● **Work to complete**: Copy only the lines from the one with "pink square: (156, 52)" through the end of the records, exactly as they stand. No pictures belong in the copy.

(Exercise materials Opens)

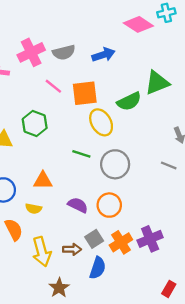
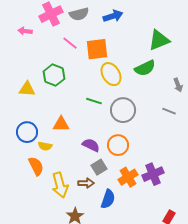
green semicircle: (129, 101) -> (145, 68), moved
yellow semicircle: (34, 209) -> (45, 146), moved
gray square: (94, 239) -> (99, 167), moved

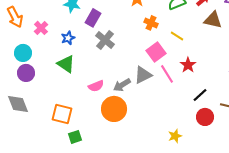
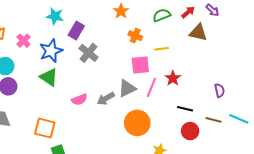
yellow line: (177, 36) -> (162, 49), turned -40
blue star: (68, 38) -> (51, 51), size x1.6
pink square: (156, 52) -> (140, 65), turned 30
pink line: (167, 74) -> (151, 87), turned 54
black line: (200, 95) -> (185, 109), turned 56
orange circle: (114, 109) -> (137, 123), moved

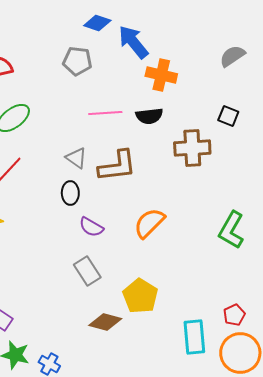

(Exercise materials Closes)

● **Expected answer**:
pink square: (156, 52) -> (140, 65), turned 30
pink line: (167, 74) -> (151, 87), turned 54
black line: (200, 95) -> (185, 109), turned 56
orange circle: (114, 109) -> (137, 123), moved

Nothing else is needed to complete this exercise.